==== Information provided

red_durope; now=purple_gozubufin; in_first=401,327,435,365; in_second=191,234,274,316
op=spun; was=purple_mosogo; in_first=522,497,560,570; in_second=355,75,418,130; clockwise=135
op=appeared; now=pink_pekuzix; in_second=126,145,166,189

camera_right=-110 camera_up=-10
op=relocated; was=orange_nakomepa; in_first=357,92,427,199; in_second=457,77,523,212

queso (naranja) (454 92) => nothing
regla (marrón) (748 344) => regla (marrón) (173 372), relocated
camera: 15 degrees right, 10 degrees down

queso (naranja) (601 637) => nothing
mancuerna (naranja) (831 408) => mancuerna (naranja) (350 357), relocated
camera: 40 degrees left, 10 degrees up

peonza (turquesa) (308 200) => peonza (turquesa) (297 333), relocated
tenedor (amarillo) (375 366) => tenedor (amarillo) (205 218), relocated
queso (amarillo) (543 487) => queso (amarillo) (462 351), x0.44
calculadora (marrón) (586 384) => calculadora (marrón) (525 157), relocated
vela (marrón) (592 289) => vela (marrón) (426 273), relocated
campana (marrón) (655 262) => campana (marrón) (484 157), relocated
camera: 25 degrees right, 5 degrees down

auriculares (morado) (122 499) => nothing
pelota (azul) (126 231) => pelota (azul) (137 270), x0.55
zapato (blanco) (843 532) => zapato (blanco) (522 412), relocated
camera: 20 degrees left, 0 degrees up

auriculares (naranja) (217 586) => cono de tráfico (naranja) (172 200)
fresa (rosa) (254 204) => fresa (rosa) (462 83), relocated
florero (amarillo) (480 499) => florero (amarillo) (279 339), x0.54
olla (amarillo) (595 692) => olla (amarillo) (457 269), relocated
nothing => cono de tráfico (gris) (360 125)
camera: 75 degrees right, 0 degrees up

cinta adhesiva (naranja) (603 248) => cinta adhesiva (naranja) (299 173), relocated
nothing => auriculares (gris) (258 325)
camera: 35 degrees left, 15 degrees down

========

• Directions:
What you return must match the records above exactly, line for line.

• Output for this task:
red_durope; now=purple_gozubufin; in_first=401,327,435,365; in_second=191,234,274,316
op=spun; was=purple_mosogo; in_first=522,497,560,570; in_second=355,75,418,130; clockwise=135
op=appeared; now=pink_pekuzix; in_second=126,145,166,189

camera_right=-110 camera_up=-10
op=relocated; was=orange_nakomepa; in_first=357,92,427,199; in_second=457,77,523,212

queso (naranja) (454 92) => nothing
regla (marrón) (748 344) => regla (marrón) (173 372), relocated
camera: 15 degrees right, 10 degrees down

queso (naranja) (601 637) => nothing
mancuerna (naranja) (831 408) => mancuerna (naranja) (350 357), relocated
camera: 40 degrees left, 10 degrees up

peonza (turquesa) (308 200) => peonza (turquesa) (297 333), relocated
tenedor (amarillo) (375 366) => tenedor (amarillo) (205 218), relocated
queso (amarillo) (543 487) => queso (amarillo) (462 351), x0.44
calculadora (marrón) (586 384) => calculadora (marrón) (525 157), relocated
vela (marrón) (592 289) => vela (marrón) (426 273), relocated
campana (marrón) (655 262) => campana (marrón) (484 157), relocated
camera: 25 degrees right, 5 degrees down

auriculares (morado) (122 499) => nothing
pelota (azul) (126 231) => pelota (azul) (137 270), x0.55
zapato (blanco) (843 532) => zapato (blanco) (522 412), relocated
camera: 20 degrees left, 0 degrees up

auriculares (naranja) (217 586) => cono de tráfico (naranja) (172 200)
fresa (rosa) (254 204) => fresa (rosa) (462 83), relocated
florero (amarillo) (480 499) => florero (amarillo) (279 339), x0.54
olla (amarillo) (595 692) => olla (amarillo) (457 269), relocated
nothing => cono de tráfico (gris) (360 125)
camera: 75 degrees right, 0 degrees up

cinta adhesiva (naranja) (603 248) => cinta adhesiva (naranja) (299 173), relocated
nothing => auriculares (gris) (258 325)
camera: 35 degrees left, 15 degrees down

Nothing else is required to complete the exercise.